====== Material for the task ======

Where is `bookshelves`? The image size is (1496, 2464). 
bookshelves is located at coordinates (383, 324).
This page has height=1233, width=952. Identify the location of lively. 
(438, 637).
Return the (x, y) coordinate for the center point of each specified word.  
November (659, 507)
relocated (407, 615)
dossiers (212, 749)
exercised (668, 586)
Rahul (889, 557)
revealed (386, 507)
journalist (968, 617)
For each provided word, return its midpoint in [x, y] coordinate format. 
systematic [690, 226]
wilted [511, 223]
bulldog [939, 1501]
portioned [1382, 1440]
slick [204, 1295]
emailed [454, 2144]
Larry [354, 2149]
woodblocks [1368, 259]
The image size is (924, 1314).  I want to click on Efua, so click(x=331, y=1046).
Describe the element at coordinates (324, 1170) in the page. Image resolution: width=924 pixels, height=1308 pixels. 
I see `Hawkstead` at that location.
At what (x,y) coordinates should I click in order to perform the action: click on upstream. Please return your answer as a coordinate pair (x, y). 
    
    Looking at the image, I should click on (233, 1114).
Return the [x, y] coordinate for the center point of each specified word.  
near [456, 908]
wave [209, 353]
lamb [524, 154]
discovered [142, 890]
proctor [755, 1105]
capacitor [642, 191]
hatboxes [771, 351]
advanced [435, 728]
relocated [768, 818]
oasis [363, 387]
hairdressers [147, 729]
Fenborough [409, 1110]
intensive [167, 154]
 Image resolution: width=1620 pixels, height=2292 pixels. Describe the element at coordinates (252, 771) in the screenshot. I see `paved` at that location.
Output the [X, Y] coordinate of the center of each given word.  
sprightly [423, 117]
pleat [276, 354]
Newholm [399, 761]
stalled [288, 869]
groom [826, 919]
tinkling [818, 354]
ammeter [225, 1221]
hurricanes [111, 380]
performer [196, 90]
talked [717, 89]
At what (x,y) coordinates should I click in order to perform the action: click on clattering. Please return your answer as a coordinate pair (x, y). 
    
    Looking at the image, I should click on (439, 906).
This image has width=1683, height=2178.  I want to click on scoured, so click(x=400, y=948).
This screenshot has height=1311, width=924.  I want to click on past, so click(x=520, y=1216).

======

Pull out each line of the records above that contains the string "size", and list those lines unchanged.

Where is `bookshelves`? The image size is (1496, 2464). 
The image size is (924, 1314).  I want to click on Efua, so click(x=331, y=1046).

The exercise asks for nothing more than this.